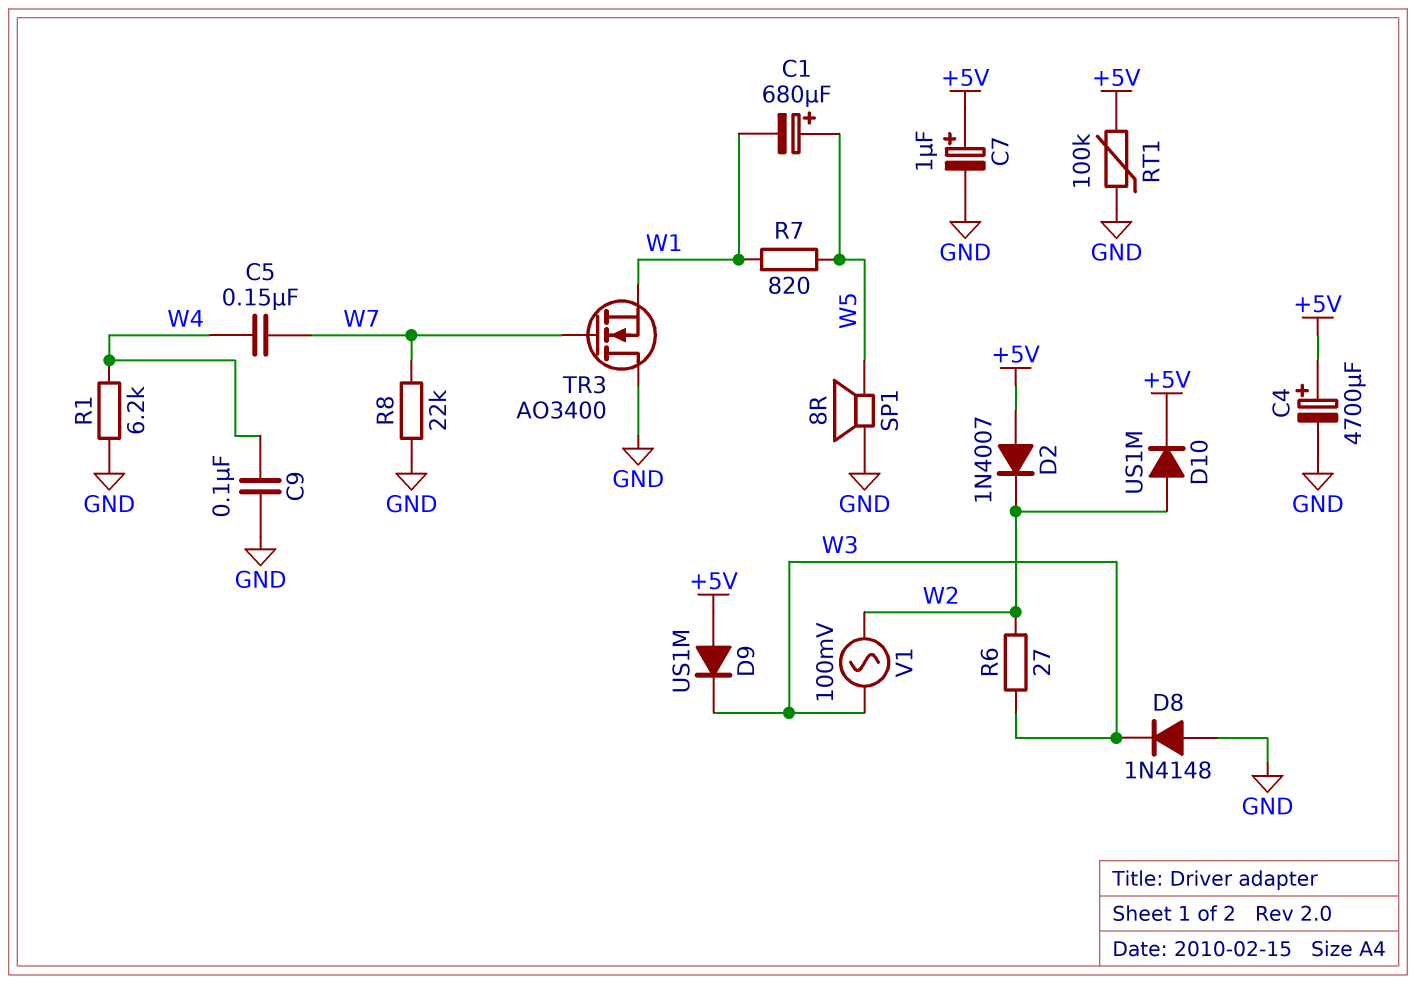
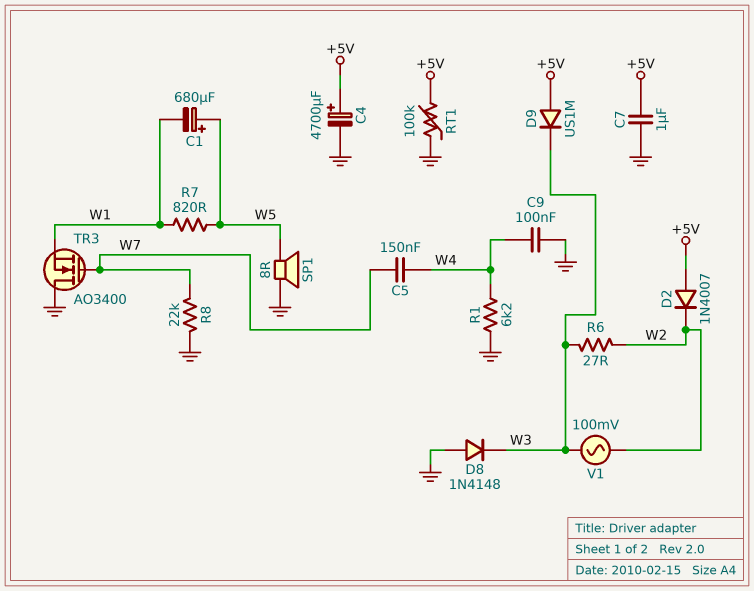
C7: 1uF (plus +5V, minus GND) -> 1uF (+5V, GND)
D10: diode US1M (A W2, K +5V) -> none

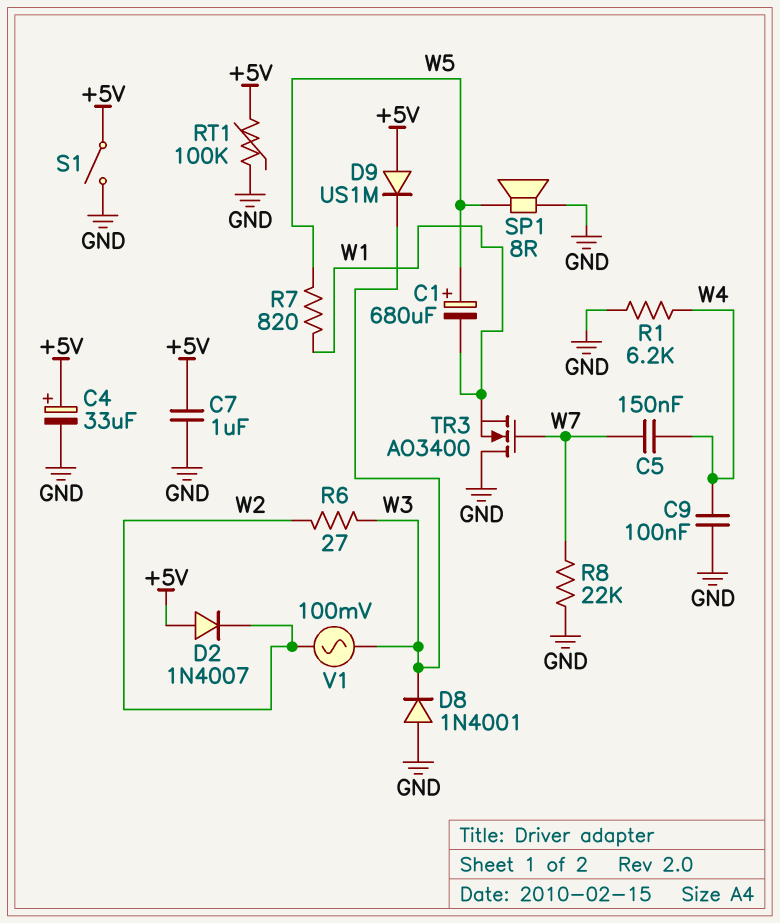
C4: 4700uF (plus +5V, minus GND) -> 33uF (plus +5V, minus GND)
D8: diode 1N4148 (A GND, K W3) -> diode 1N4001 (A GND, K W3)
S1: none -> switch (+5V, GND)

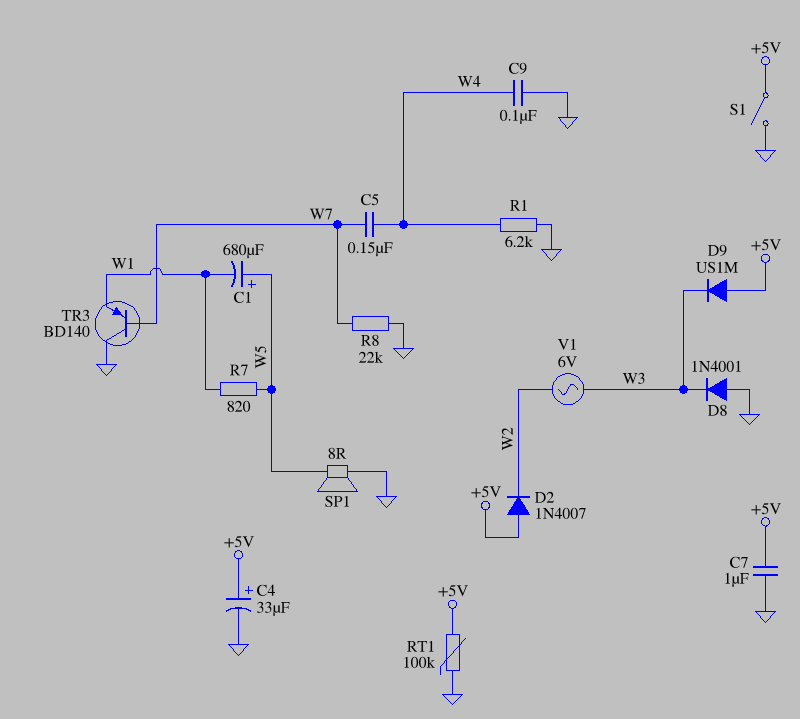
R6: 27 (W2, W3) -> none
TR3: NMOS AO3400 (G W7, D GND, S W1) -> PNP BD140 (B W7, C GND, E W1)
V1: AC 100mV (W2, W3) -> AC 6V (W2, W3)

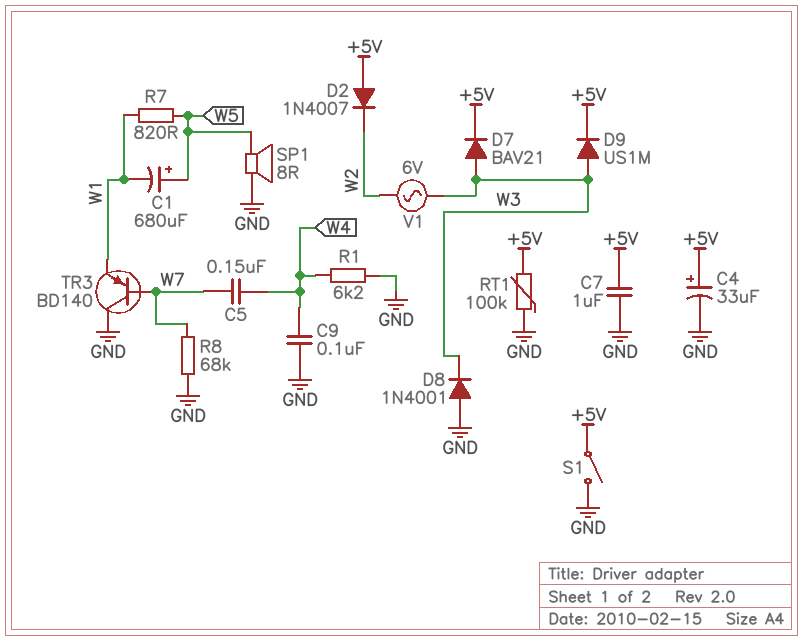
D7: none -> diode BAV21 (A W3, K +5V)
D9: diode US1M (A +5V, K W3) -> diode US1M (A W3, K +5V)
R8: 22k (GND, W7) -> 68k (GND, W7)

■ TASK OBJECTIVE:
Wherever the word "diode" occurs in the data above, copy the line it sits in.

■ ANSWER BOX:
D10: diode US1M (A W2, K +5V) -> none
D8: diode 1N4148 (A GND, K W3) -> diode 1N4001 (A GND, K W3)
D7: none -> diode BAV21 (A W3, K +5V)
D9: diode US1M (A +5V, K W3) -> diode US1M (A W3, K +5V)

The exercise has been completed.